[Dataset items]

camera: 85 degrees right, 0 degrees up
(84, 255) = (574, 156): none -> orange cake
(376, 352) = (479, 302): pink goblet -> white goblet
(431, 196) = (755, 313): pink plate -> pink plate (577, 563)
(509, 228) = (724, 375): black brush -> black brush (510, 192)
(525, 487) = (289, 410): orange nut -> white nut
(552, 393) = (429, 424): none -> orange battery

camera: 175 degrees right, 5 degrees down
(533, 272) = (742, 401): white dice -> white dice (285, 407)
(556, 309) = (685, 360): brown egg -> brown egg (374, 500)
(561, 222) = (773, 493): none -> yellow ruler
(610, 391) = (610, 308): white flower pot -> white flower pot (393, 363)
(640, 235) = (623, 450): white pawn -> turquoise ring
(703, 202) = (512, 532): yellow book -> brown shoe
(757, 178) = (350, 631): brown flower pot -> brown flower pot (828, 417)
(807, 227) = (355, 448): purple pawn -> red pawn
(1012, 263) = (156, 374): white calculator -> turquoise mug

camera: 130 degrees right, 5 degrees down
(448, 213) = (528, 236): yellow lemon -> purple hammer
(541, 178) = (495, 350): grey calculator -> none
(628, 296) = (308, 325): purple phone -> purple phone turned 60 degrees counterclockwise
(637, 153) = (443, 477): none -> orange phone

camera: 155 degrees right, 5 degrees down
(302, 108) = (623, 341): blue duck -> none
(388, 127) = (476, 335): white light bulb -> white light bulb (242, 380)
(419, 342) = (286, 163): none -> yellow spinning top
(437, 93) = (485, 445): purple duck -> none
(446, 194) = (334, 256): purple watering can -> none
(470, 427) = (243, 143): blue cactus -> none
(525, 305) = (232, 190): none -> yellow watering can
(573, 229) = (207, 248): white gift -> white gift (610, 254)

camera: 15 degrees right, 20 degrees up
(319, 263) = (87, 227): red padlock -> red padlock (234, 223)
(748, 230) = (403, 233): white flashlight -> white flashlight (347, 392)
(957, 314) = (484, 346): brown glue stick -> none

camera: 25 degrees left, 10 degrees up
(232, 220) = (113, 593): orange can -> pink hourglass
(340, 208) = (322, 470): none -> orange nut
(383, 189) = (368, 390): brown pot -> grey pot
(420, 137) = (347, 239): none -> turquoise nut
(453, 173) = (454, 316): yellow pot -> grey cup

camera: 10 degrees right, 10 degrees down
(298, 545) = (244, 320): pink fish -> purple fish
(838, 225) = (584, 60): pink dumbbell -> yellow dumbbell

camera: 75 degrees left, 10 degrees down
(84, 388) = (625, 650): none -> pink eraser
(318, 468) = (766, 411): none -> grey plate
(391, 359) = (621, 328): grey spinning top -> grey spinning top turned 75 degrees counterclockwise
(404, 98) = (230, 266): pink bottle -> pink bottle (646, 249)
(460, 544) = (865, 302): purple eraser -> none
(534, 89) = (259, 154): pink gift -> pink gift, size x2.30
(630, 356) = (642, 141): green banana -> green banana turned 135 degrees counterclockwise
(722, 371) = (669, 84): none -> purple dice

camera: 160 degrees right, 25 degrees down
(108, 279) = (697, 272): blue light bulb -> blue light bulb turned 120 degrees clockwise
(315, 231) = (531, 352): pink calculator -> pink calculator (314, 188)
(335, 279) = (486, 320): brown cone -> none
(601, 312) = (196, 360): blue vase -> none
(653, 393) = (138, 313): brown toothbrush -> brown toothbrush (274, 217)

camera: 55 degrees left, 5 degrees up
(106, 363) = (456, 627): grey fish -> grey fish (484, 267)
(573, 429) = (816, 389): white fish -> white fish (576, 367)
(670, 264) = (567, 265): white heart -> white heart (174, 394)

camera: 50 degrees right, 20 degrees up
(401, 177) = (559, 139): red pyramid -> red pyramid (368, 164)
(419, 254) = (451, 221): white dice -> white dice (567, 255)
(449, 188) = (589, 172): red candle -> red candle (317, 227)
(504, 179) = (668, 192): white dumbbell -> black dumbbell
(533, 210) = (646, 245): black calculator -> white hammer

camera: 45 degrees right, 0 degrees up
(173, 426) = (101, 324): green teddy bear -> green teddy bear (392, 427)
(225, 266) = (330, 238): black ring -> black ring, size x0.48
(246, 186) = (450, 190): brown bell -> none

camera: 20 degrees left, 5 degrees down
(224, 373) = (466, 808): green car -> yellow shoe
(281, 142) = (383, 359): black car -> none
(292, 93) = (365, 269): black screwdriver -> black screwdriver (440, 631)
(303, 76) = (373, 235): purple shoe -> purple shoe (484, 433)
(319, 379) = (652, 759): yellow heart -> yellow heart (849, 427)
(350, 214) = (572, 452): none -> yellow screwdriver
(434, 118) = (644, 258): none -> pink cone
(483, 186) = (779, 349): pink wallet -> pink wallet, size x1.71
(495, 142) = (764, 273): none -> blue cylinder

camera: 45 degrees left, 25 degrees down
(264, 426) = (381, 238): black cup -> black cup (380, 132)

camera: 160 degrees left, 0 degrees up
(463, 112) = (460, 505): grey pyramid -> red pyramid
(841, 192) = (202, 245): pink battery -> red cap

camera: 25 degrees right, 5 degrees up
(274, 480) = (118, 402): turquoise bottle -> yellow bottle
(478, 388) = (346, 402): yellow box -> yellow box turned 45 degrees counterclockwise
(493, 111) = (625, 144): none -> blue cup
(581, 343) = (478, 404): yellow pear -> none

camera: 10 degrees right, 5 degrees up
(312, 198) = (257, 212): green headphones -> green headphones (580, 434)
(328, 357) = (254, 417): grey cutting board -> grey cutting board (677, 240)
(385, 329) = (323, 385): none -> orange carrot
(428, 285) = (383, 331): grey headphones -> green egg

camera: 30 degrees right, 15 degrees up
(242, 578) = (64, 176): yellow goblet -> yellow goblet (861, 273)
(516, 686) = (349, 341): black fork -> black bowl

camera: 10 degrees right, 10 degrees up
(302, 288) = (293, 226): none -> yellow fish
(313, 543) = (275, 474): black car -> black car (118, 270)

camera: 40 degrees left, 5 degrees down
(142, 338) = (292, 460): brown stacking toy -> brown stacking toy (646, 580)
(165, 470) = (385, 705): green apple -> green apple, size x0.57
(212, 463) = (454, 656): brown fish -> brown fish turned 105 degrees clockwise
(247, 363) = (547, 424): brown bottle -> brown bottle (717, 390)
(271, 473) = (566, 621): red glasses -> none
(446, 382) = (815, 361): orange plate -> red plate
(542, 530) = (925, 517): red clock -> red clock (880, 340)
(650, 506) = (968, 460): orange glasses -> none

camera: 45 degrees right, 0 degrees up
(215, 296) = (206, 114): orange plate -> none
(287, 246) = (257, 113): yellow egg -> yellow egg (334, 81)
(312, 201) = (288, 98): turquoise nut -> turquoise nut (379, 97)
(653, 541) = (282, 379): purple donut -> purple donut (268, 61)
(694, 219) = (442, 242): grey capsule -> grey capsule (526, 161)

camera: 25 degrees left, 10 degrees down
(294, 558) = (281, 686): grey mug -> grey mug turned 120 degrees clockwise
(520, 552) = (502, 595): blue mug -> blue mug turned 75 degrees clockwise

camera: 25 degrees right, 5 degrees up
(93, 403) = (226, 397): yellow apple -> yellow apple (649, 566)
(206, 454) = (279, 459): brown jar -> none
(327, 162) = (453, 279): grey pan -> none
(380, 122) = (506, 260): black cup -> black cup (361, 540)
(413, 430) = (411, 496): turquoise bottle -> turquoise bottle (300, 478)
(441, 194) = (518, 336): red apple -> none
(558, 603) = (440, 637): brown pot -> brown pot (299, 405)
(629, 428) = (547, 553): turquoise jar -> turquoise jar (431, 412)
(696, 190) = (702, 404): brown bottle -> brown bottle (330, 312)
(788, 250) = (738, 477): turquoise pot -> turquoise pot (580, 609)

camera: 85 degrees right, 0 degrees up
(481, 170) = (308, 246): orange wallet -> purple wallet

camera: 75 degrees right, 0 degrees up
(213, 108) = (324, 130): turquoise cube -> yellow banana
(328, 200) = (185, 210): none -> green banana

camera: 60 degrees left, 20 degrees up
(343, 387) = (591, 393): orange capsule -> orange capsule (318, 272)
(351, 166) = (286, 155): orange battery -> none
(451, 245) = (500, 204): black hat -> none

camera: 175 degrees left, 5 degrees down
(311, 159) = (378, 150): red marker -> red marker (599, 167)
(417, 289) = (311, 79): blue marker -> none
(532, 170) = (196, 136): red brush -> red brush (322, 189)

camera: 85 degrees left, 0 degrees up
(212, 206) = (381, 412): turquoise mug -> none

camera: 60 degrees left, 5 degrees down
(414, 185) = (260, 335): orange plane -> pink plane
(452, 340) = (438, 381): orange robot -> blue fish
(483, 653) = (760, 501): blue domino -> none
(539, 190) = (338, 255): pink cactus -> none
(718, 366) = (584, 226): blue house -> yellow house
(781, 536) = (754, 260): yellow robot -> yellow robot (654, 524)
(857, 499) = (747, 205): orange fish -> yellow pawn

**Work item:**
Starting at the line above that contains "(533, 210) = (646, 245): black", repeat each line exactly up to and including the line that contains "camera: 45 degrees left, 25 degrees down", and stop there.

**Result:**
(533, 210) = (646, 245): black calculator -> white hammer

camera: 45 degrees right, 0 degrees up
(173, 426) = (101, 324): green teddy bear -> green teddy bear (392, 427)
(225, 266) = (330, 238): black ring -> black ring, size x0.48
(246, 186) = (450, 190): brown bell -> none

camera: 20 degrees left, 5 degrees down
(224, 373) = (466, 808): green car -> yellow shoe
(281, 142) = (383, 359): black car -> none
(292, 93) = (365, 269): black screwdriver -> black screwdriver (440, 631)
(303, 76) = (373, 235): purple shoe -> purple shoe (484, 433)
(319, 379) = (652, 759): yellow heart -> yellow heart (849, 427)
(350, 214) = (572, 452): none -> yellow screwdriver
(434, 118) = (644, 258): none -> pink cone
(483, 186) = (779, 349): pink wallet -> pink wallet, size x1.71
(495, 142) = (764, 273): none -> blue cylinder

camera: 45 degrees left, 25 degrees down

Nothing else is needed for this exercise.